▶ _About this exercise_
Please find all lines in the data that hold the string "martillo" and copy them.

(Beginning of Available data)

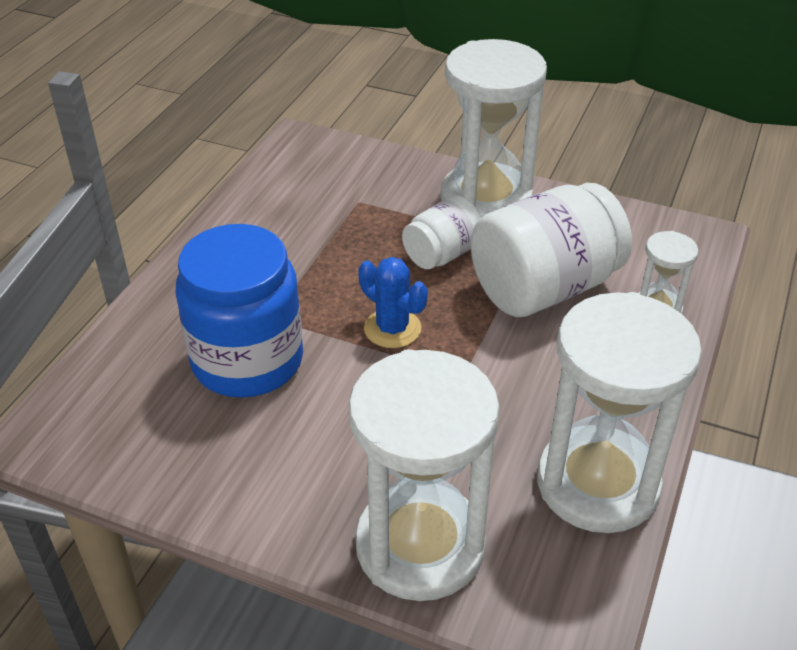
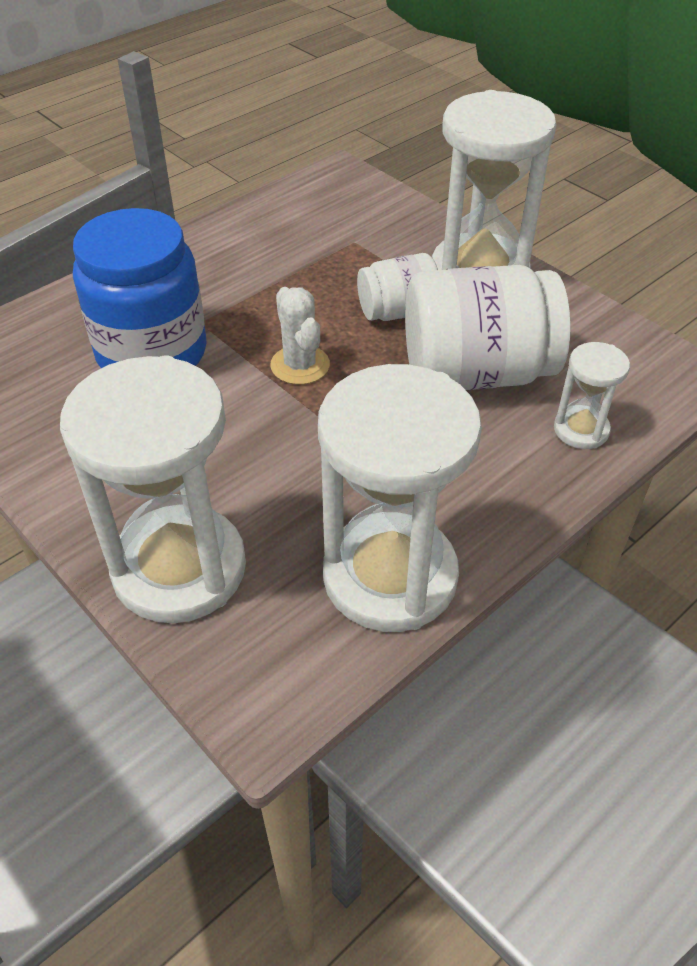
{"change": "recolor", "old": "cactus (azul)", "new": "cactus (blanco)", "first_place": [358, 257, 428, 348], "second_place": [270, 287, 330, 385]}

(End of Available data)
(Beginning of Available data)

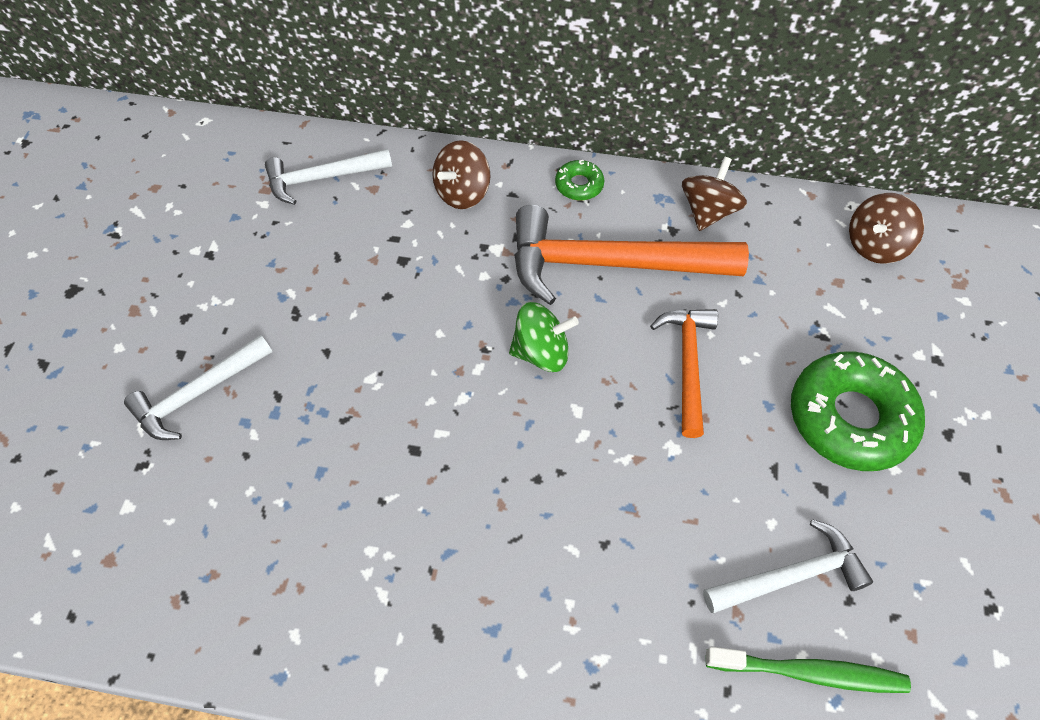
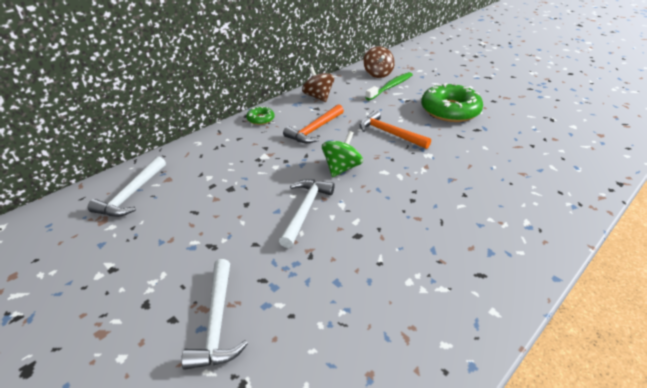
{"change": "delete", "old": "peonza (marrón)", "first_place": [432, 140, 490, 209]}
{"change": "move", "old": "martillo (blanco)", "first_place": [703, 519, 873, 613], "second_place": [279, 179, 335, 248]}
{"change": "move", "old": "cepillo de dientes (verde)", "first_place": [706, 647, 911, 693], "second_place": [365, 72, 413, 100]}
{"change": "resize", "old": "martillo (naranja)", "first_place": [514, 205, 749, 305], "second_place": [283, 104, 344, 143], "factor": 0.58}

(End of Available data)

▶ _Problem solution_
{"change": "move", "old": "martillo (blanco)", "first_place": [703, 519, 873, 613], "second_place": [279, 179, 335, 248]}
{"change": "resize", "old": "martillo (naranja)", "first_place": [514, 205, 749, 305], "second_place": [283, 104, 344, 143], "factor": 0.58}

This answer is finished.